Output each entry verbatim and exclude every picture from it.

————————

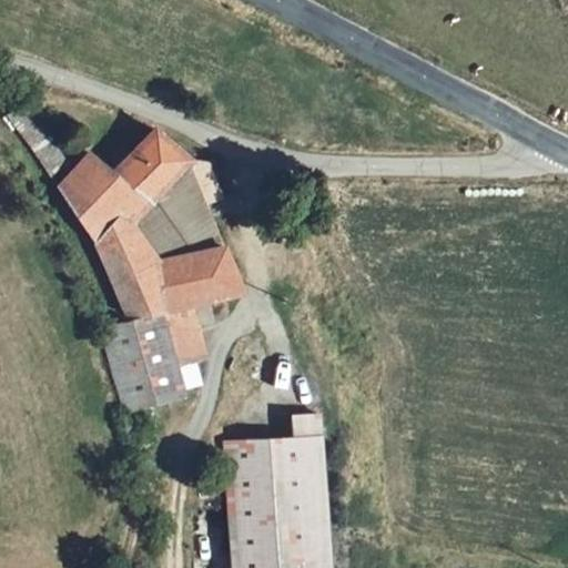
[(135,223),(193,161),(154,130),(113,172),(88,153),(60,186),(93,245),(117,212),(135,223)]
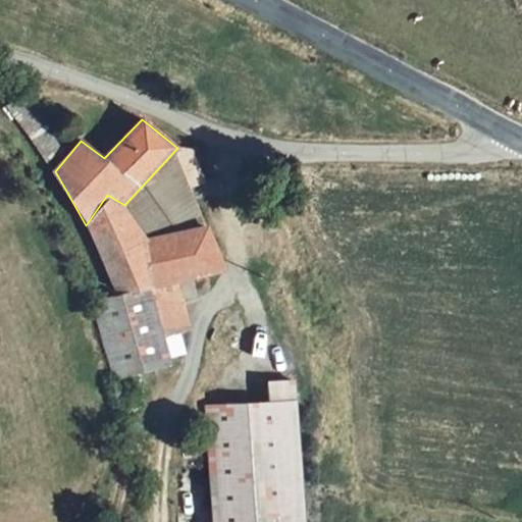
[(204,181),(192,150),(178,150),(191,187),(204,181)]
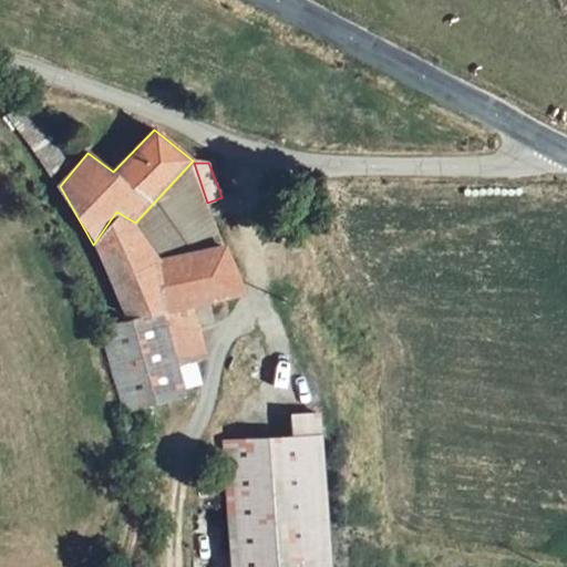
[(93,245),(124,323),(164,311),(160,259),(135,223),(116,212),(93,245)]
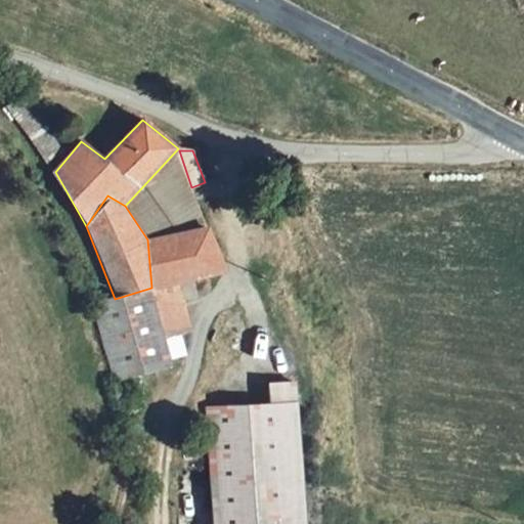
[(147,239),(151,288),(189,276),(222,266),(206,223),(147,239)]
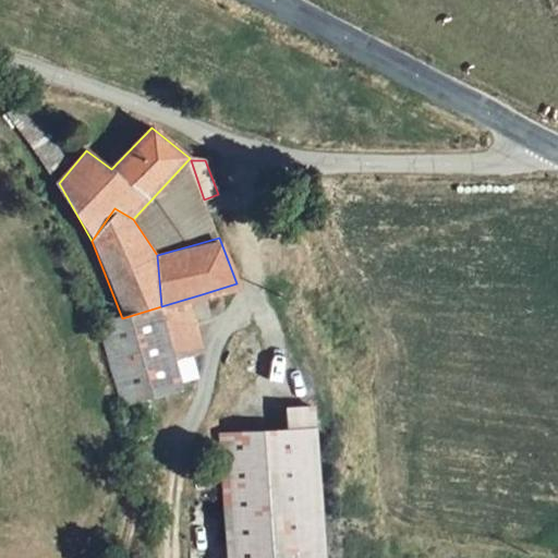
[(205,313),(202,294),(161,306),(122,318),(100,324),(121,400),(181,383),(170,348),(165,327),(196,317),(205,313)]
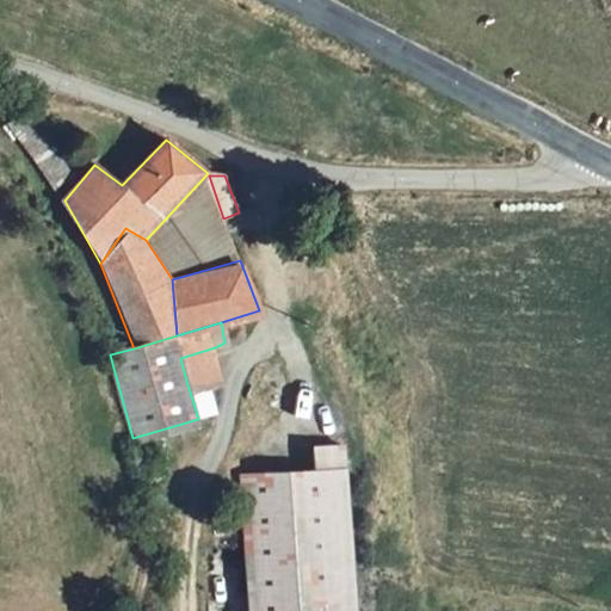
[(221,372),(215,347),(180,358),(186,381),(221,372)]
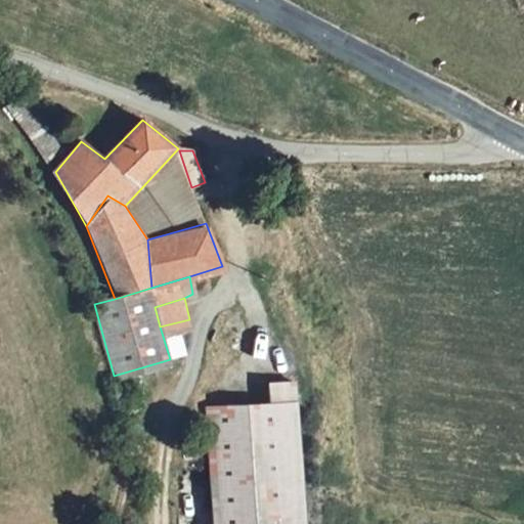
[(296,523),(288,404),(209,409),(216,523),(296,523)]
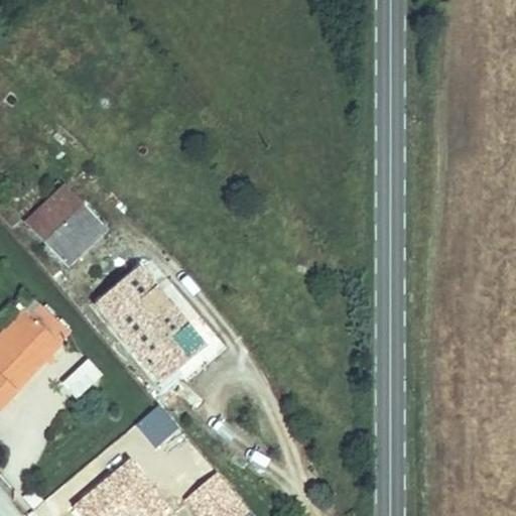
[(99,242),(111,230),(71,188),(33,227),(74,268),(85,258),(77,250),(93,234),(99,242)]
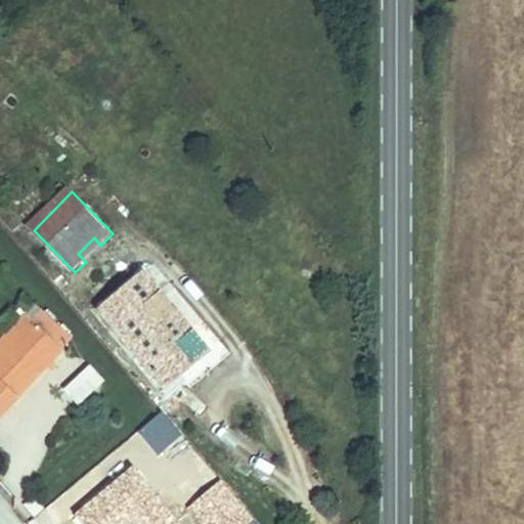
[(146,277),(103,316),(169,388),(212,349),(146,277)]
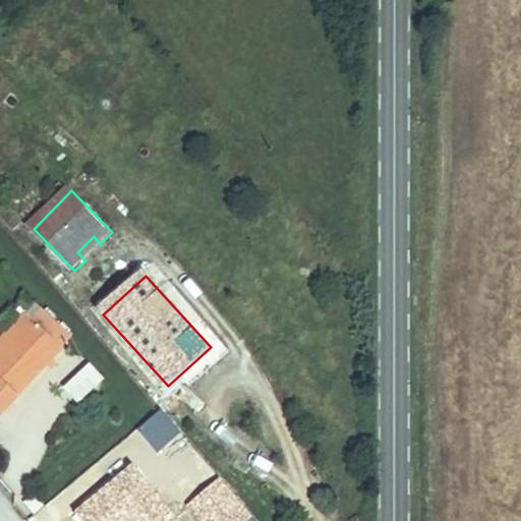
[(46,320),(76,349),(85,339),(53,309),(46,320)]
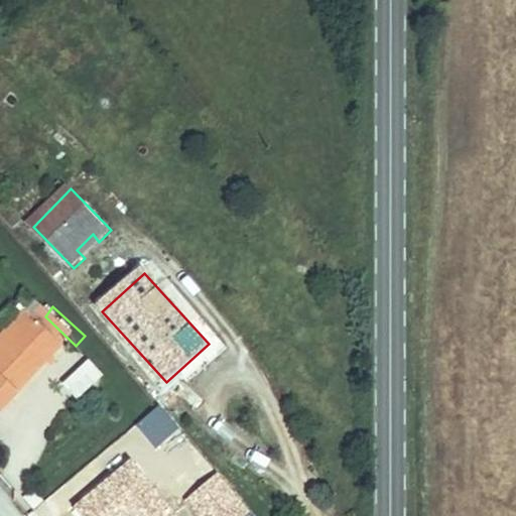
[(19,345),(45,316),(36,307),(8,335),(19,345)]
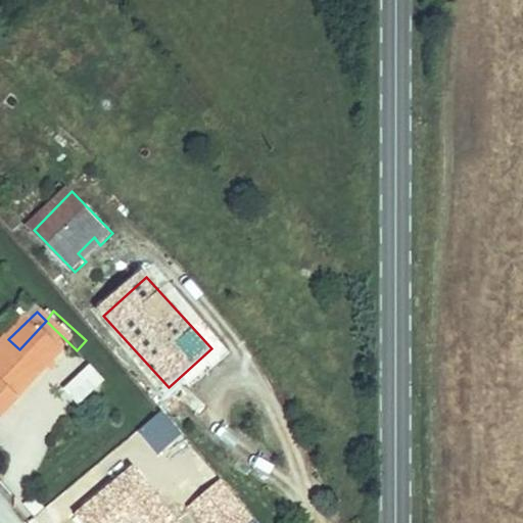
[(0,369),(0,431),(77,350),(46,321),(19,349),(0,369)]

————————

#### Answer box:
[(135,223),(193,161),(154,130),(113,172),(88,153),(60,186),(93,245),(117,212),(135,223)]
[(204,181),(192,150),(178,150),(191,187),(204,181)]
[(93,245),(124,323),(164,311),(160,259),(135,223),(116,212),(93,245)]
[(147,239),(151,288),(189,276),(222,266),(206,223),(147,239)]
[(205,313),(202,294),(161,306),(122,318),(100,324),(121,400),(181,383),(170,348),(165,327),(196,317),(205,313)]
[(221,372),(215,347),(180,358),(186,381),(221,372)]
[(296,523),(288,404),(209,409),(216,523),(296,523)]
[(99,242),(111,230),(71,188),(33,227),(74,268),(85,258),(77,250),(93,234),(99,242)]
[(146,277),(103,316),(169,388),(212,349),(146,277)]
[(46,320),(76,349),(85,339),(53,309),(46,320)]
[(19,345),(45,316),(36,307),(8,335),(19,345)]
[(0,369),(0,431),(77,350),(46,321),(19,349),(0,369)]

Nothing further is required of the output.